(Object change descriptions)
━━━━━━━━━━━━━━━━

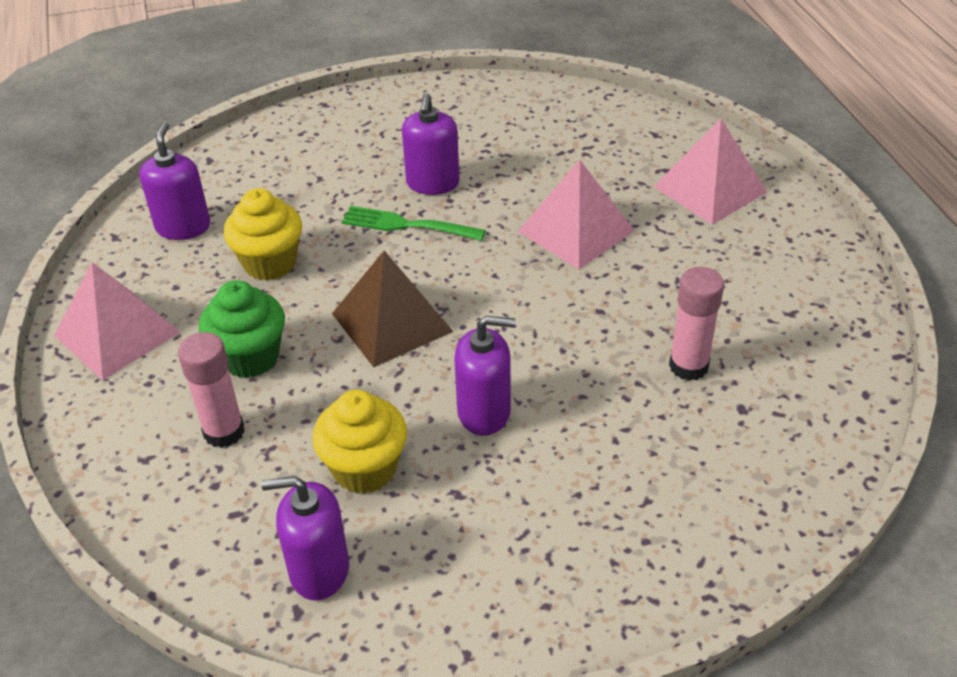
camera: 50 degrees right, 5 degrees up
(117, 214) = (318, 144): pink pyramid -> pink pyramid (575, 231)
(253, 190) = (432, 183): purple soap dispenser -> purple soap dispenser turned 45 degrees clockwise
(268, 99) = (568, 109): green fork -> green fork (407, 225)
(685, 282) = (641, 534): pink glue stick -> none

━━━━━━━━━━━━━━━━

Problem requirements:
Where a line in the records above contains the string "pink", return that line.

Answer to this problem:
(117, 214) = (318, 144): pink pyramid -> pink pyramid (575, 231)
(685, 282) = (641, 534): pink glue stick -> none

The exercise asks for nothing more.